WHAT YOU NEED TO DO:
Once the pictures are set aside, transcribe each line of the data exactly.

DATA EXCERPTS:
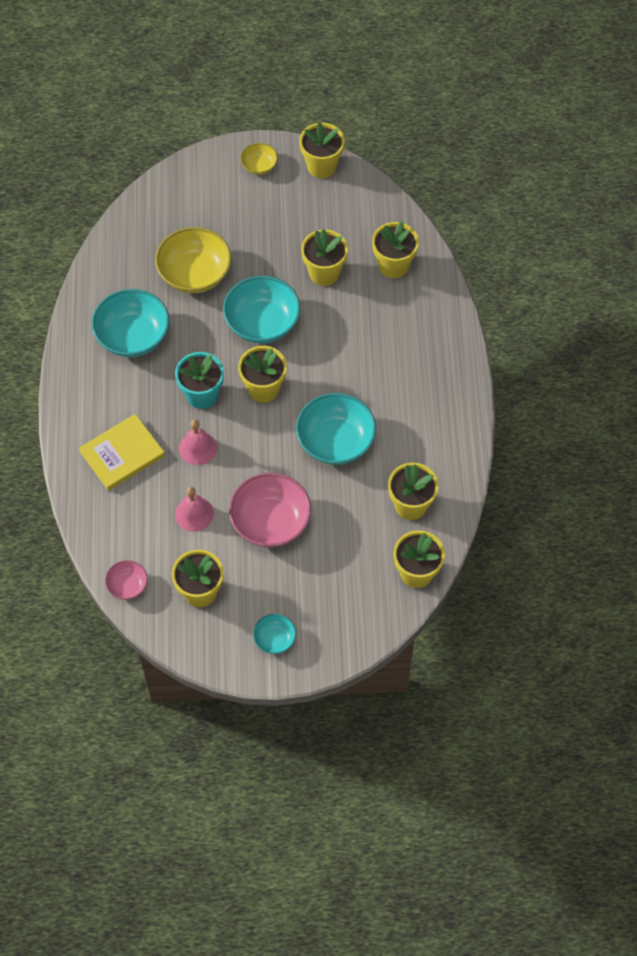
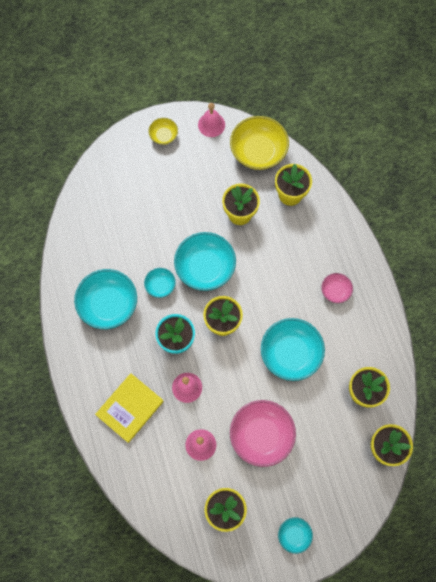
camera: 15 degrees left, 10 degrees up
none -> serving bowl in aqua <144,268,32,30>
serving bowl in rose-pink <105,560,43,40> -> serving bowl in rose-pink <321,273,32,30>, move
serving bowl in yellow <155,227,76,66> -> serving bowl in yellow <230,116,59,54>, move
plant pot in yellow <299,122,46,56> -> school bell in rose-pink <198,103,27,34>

SOLUTION TO THE EXERCISE:
camera: 15 degrees left, 10 degrees up
none -> serving bowl in aqua <144,268,32,30>
serving bowl in rose-pink <105,560,43,40> -> serving bowl in rose-pink <321,273,32,30>, move
serving bowl in yellow <155,227,76,66> -> serving bowl in yellow <230,116,59,54>, move
plant pot in yellow <299,122,46,56> -> school bell in rose-pink <198,103,27,34>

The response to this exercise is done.